• [SUPPLIED RECORDS]:
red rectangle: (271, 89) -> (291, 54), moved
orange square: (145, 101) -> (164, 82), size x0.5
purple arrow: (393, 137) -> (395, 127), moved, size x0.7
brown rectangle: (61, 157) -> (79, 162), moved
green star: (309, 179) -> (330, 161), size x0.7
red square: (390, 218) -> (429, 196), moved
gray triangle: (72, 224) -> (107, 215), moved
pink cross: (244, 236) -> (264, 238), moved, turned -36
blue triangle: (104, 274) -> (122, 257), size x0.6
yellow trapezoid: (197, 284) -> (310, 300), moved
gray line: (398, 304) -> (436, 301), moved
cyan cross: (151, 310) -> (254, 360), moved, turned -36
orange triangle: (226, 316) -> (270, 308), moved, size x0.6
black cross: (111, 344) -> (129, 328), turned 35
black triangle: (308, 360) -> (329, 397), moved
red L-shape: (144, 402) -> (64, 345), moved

• [WHAT YOU NEED TO DO]:
Among the lines above, which contain the word "cross"? Copy every one.

• [YOUR SOLUTION]:
pink cross: (244, 236) -> (264, 238), moved, turned -36
cyan cross: (151, 310) -> (254, 360), moved, turned -36
black cross: (111, 344) -> (129, 328), turned 35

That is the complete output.